*** AVAILABLE DATA ***

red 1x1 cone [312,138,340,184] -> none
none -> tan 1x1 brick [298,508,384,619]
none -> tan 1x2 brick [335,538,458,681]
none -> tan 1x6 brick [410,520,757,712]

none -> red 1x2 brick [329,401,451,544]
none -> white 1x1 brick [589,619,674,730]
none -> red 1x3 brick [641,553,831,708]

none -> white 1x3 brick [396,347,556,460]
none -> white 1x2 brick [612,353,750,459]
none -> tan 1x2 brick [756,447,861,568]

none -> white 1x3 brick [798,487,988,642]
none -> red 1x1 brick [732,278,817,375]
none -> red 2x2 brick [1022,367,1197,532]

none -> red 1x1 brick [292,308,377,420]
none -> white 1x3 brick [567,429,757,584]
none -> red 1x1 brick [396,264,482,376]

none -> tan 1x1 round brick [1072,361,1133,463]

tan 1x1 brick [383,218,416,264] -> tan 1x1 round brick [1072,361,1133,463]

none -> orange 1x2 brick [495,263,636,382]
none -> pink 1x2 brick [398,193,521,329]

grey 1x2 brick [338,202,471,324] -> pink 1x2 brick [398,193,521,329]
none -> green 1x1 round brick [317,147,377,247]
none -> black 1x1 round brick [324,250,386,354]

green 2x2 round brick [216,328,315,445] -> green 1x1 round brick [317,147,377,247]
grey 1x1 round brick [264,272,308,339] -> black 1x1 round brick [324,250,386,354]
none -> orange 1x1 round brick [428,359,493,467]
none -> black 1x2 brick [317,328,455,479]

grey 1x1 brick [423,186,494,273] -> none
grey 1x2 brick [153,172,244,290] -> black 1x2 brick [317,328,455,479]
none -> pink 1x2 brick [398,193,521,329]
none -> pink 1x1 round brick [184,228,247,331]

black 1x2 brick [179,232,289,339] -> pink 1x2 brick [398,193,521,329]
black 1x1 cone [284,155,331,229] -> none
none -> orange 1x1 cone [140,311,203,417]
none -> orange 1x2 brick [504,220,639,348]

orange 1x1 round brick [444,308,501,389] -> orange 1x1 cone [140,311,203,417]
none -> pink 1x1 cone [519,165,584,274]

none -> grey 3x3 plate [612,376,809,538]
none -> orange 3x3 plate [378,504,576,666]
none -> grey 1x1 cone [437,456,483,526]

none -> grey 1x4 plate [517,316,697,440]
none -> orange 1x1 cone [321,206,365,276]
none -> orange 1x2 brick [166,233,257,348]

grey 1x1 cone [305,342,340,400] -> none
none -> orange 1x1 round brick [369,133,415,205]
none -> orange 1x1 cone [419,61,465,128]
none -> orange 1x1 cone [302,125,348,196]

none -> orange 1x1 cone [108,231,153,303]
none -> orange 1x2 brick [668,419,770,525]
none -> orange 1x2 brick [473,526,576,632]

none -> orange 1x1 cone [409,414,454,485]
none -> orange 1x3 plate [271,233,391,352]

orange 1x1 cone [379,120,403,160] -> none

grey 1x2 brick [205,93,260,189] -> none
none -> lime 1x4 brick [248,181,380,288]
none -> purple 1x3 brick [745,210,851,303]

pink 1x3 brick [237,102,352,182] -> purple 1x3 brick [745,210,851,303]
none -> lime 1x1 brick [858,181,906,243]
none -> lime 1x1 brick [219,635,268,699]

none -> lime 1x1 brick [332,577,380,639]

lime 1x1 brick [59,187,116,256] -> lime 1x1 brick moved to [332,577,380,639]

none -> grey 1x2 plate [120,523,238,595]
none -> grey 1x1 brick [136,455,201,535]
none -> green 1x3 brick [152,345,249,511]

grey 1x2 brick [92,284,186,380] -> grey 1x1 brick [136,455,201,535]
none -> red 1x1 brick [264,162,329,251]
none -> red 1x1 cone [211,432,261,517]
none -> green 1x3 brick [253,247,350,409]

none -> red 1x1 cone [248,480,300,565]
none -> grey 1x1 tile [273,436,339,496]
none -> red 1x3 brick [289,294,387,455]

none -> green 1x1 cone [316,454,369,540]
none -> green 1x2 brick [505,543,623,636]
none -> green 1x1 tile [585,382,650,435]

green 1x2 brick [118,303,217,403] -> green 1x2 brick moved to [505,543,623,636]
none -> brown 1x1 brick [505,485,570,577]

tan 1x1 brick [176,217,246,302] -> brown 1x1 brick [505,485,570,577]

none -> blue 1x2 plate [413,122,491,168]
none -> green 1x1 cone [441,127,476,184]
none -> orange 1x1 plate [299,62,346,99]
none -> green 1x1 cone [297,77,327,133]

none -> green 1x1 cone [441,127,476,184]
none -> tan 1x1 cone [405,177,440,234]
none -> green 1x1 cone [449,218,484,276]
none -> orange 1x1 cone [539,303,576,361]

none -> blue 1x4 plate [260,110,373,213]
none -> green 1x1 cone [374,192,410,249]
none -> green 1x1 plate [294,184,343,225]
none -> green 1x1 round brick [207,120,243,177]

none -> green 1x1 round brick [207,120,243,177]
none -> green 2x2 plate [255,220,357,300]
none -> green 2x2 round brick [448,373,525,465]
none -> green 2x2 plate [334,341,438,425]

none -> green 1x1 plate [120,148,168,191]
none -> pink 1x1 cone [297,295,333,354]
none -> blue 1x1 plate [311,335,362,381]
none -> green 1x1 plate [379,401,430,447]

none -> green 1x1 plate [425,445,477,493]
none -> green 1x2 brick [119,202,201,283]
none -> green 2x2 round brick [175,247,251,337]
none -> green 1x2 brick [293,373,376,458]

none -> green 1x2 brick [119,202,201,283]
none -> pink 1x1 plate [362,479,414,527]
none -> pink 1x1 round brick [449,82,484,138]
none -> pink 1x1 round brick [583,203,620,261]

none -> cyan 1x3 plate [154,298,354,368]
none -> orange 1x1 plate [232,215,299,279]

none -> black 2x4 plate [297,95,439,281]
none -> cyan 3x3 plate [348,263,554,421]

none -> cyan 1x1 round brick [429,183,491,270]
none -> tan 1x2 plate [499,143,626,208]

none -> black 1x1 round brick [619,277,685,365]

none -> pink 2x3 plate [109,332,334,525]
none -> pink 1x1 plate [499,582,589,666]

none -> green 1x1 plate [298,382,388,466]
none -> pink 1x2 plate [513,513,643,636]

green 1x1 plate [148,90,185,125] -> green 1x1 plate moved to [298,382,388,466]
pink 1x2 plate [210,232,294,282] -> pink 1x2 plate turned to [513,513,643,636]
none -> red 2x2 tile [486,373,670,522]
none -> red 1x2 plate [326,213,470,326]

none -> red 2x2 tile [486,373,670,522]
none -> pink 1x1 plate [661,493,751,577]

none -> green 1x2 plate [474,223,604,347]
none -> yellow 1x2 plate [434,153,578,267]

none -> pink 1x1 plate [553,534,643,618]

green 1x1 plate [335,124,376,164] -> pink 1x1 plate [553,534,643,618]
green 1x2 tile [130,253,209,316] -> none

***

- _WHAT THE EXERCISE ASKS_:
From the data above, return every line from the line that has "none -> tan 1x2 brick [756,447,861,568]" up to and including the line that has "none -> orange 1x1 round brick [428,359,493,467]", exactly.

- _ANSWER AREA_:
none -> tan 1x2 brick [756,447,861,568]

none -> white 1x3 brick [798,487,988,642]
none -> red 1x1 brick [732,278,817,375]
none -> red 2x2 brick [1022,367,1197,532]

none -> red 1x1 brick [292,308,377,420]
none -> white 1x3 brick [567,429,757,584]
none -> red 1x1 brick [396,264,482,376]

none -> tan 1x1 round brick [1072,361,1133,463]

tan 1x1 brick [383,218,416,264] -> tan 1x1 round brick [1072,361,1133,463]

none -> orange 1x2 brick [495,263,636,382]
none -> pink 1x2 brick [398,193,521,329]

grey 1x2 brick [338,202,471,324] -> pink 1x2 brick [398,193,521,329]
none -> green 1x1 round brick [317,147,377,247]
none -> black 1x1 round brick [324,250,386,354]

green 2x2 round brick [216,328,315,445] -> green 1x1 round brick [317,147,377,247]
grey 1x1 round brick [264,272,308,339] -> black 1x1 round brick [324,250,386,354]
none -> orange 1x1 round brick [428,359,493,467]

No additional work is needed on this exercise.